Your objective> Return the listing that follows exactly, with no pictures included.

Material to process>

»»

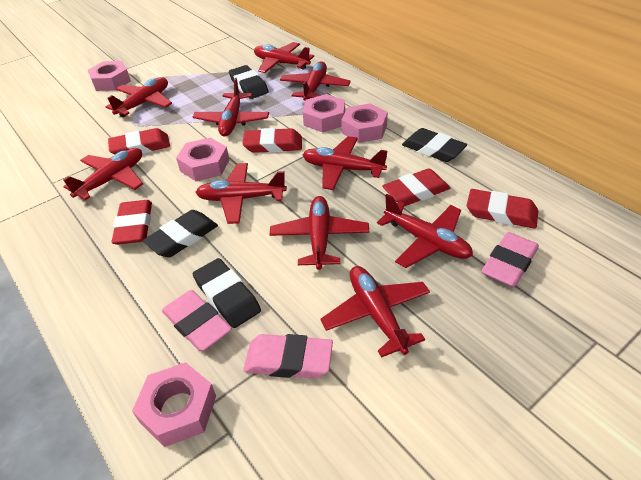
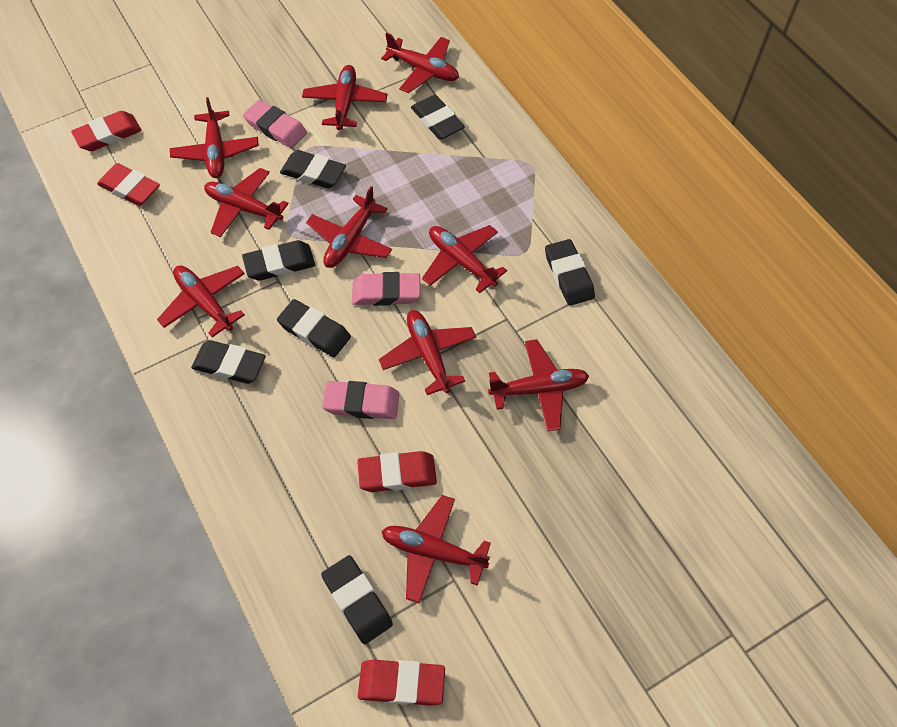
black eraser: 4 -> 7
pink nut: 5 -> 0
red eraser: 5 -> 4

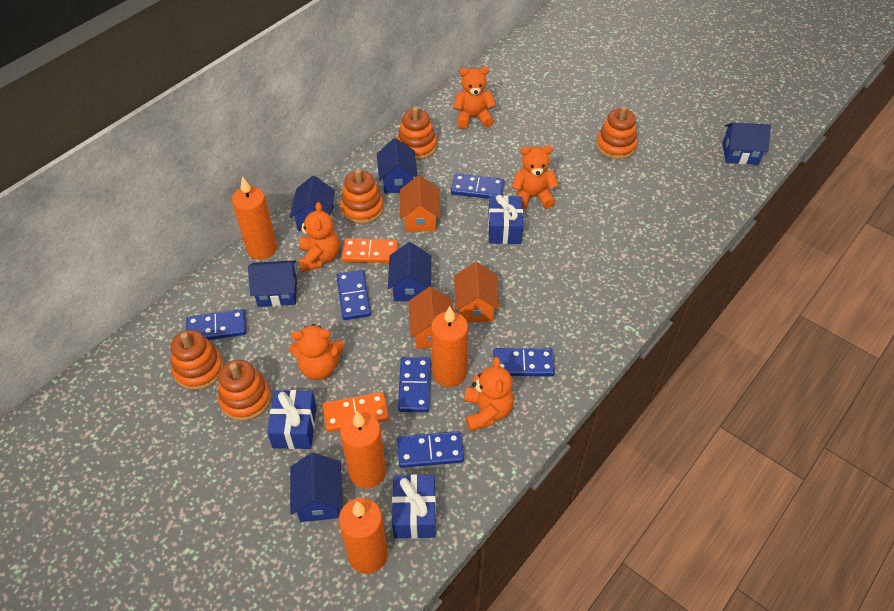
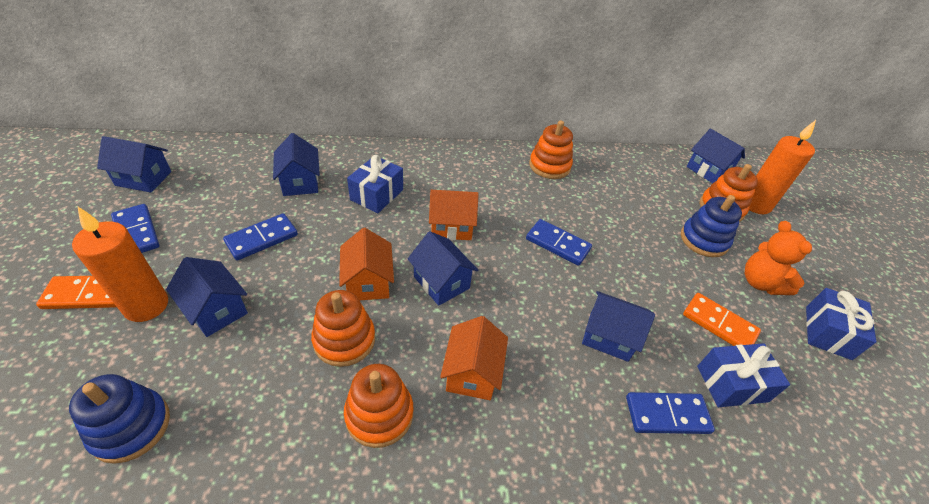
blue domino: 6 -> 4
blue stacking toy: 0 -> 2
orange candle: 4 -> 2
orange stacking toy: 5 -> 4
orange teddy bear: 5 -> 1

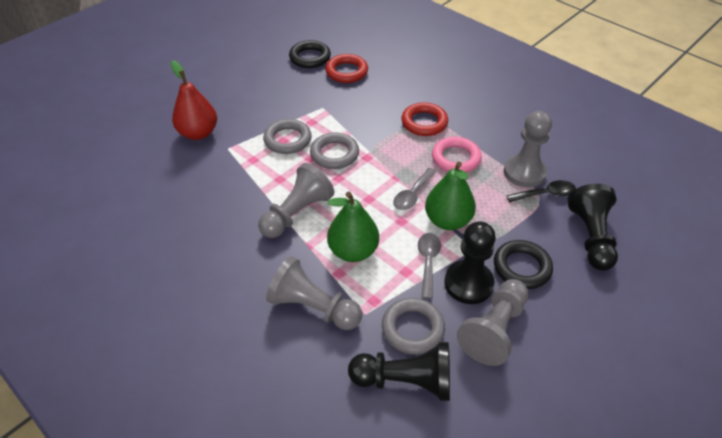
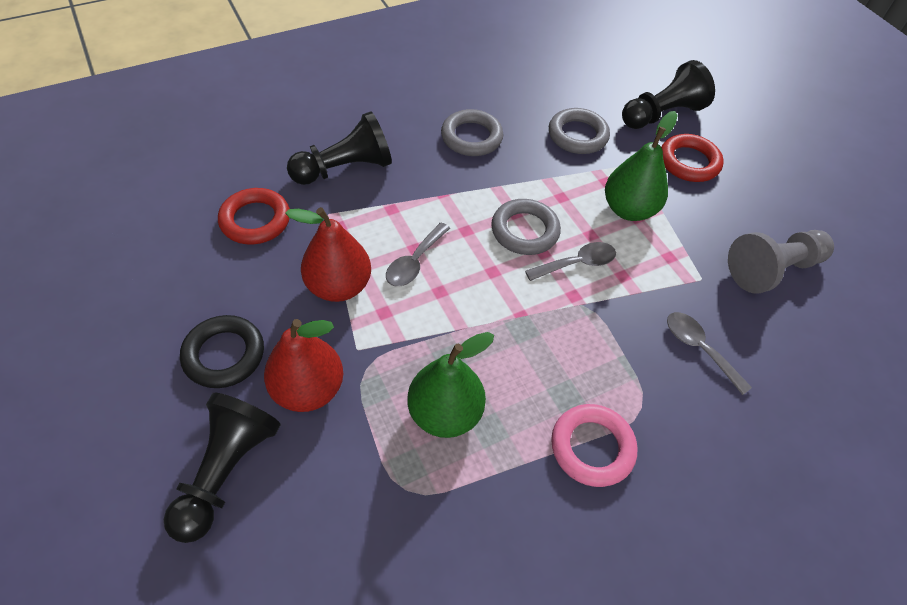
black ring: 2 -> 1
black spoon: 1 -> 0
grey pawn: 4 -> 1
grey spoon: 2 -> 3
red pear: 1 -> 2

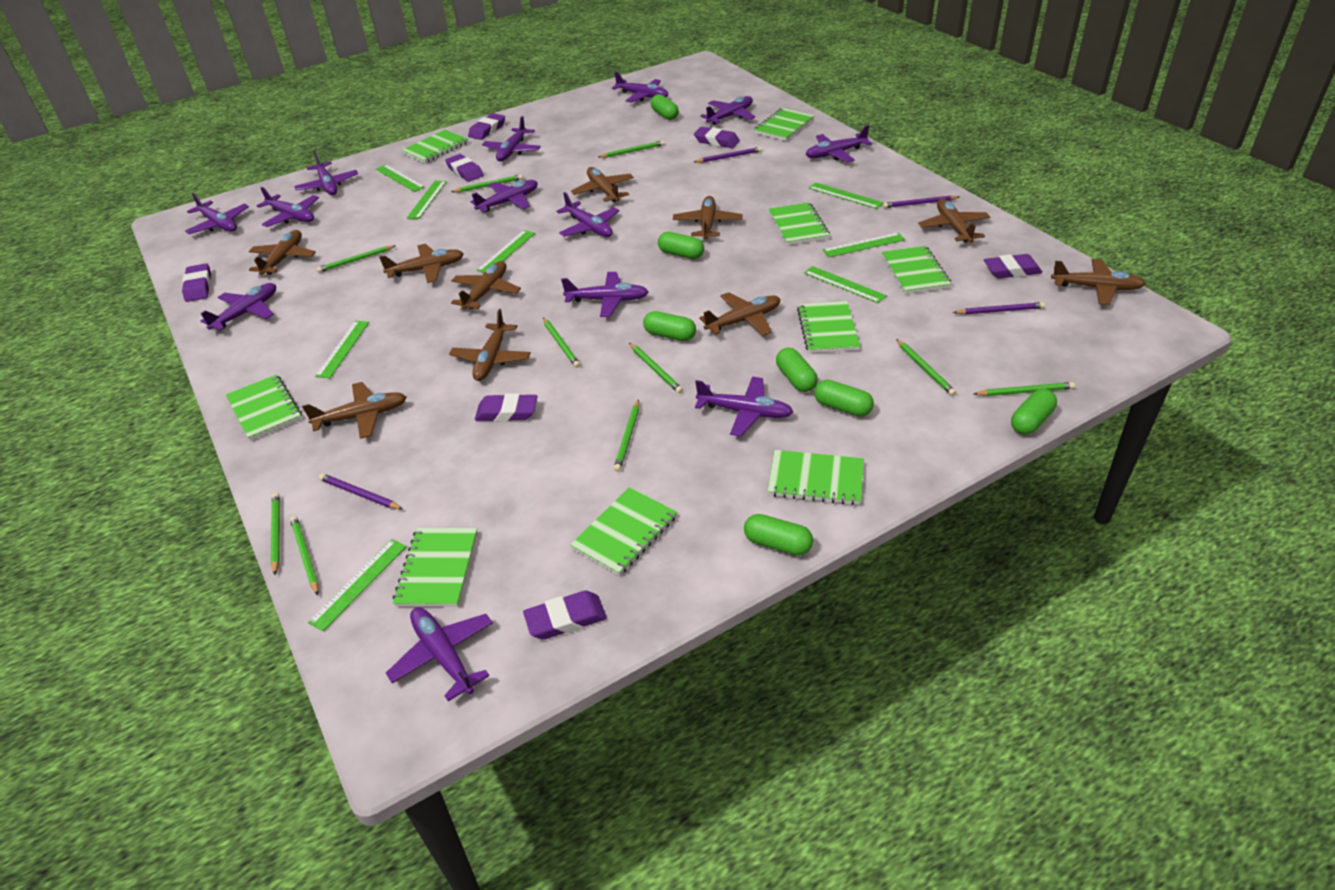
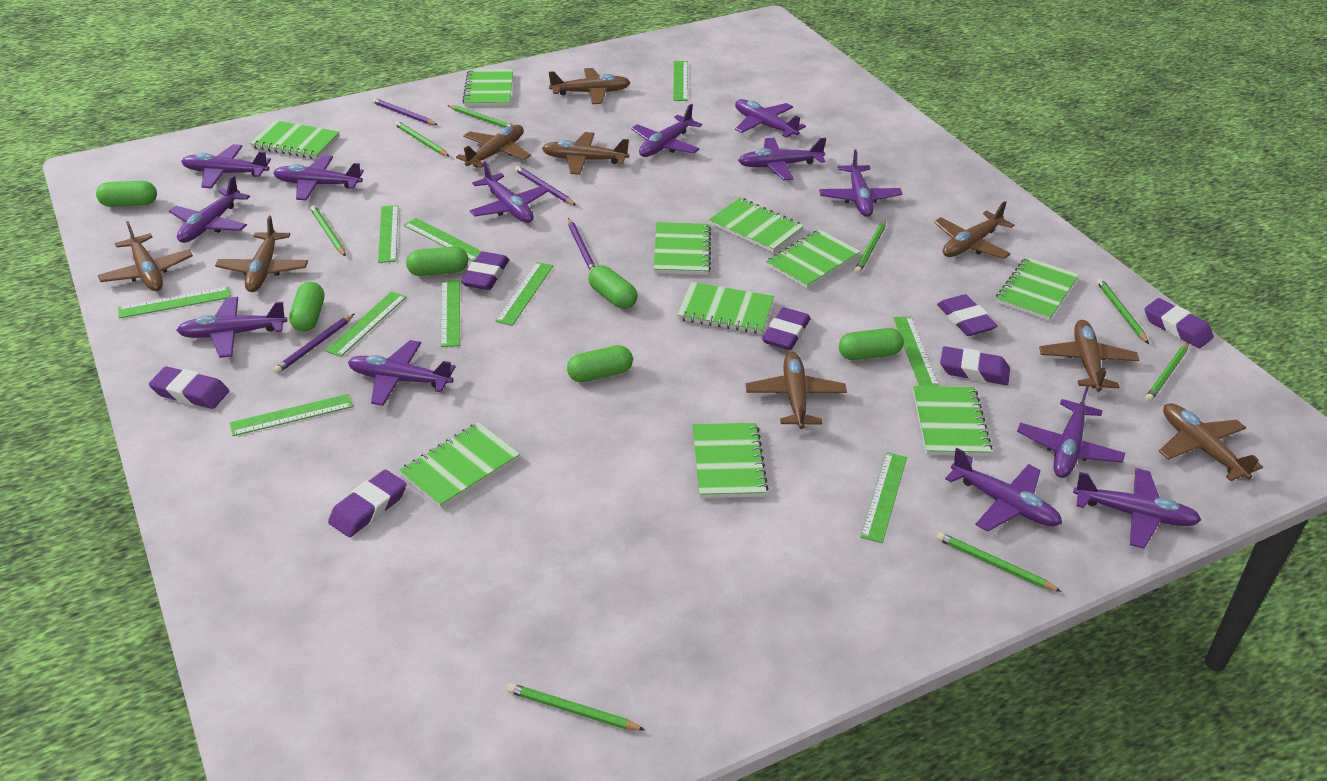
brown plane: 10 -> 9
green capsule: 7 -> 6
green notebook: 9 -> 10
green pencil: 10 -> 8
green ruler: 8 -> 10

««

Result>
black eraser: 4 -> 7
pink nut: 5 -> 0
red eraser: 5 -> 4

blue domino: 6 -> 4
blue stacking toy: 0 -> 2
orange candle: 4 -> 2
orange stacking toy: 5 -> 4
orange teddy bear: 5 -> 1

black ring: 2 -> 1
black spoon: 1 -> 0
grey pawn: 4 -> 1
grey spoon: 2 -> 3
red pear: 1 -> 2

brown plane: 10 -> 9
green capsule: 7 -> 6
green notebook: 9 -> 10
green pencil: 10 -> 8
green ruler: 8 -> 10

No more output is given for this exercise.